§ TASK OBJECTIVE: Would you give the listing back word for word once its pictures are removed?

§ COLLECTED DATA:

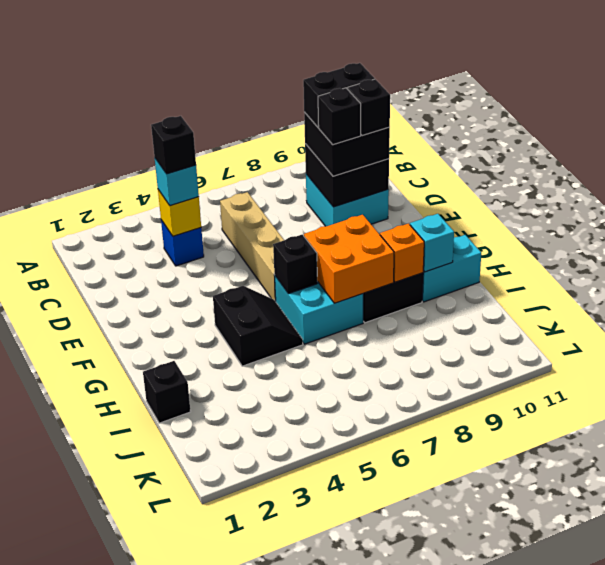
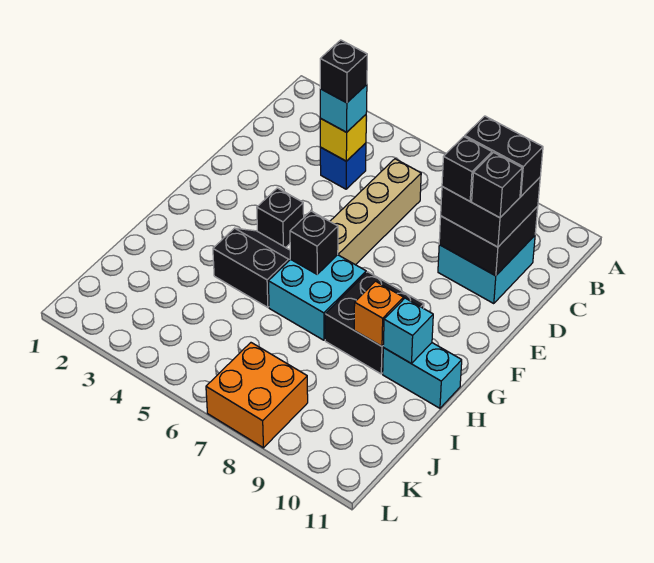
black slope G4:H5 level 1 top 4 -> black slope G4:H5 level 1 top H
orange brick G7:H8 level 2 -> orange brick K7:L8 level 1
black brick I1 level 1 -> black brick F4 level 1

§ RESULT BELOW:
black slope G4:H5 level 1 top 4 -> black slope G4:H5 level 1 top H
orange brick G7:H8 level 2 -> orange brick K7:L8 level 1
black brick I1 level 1 -> black brick F4 level 1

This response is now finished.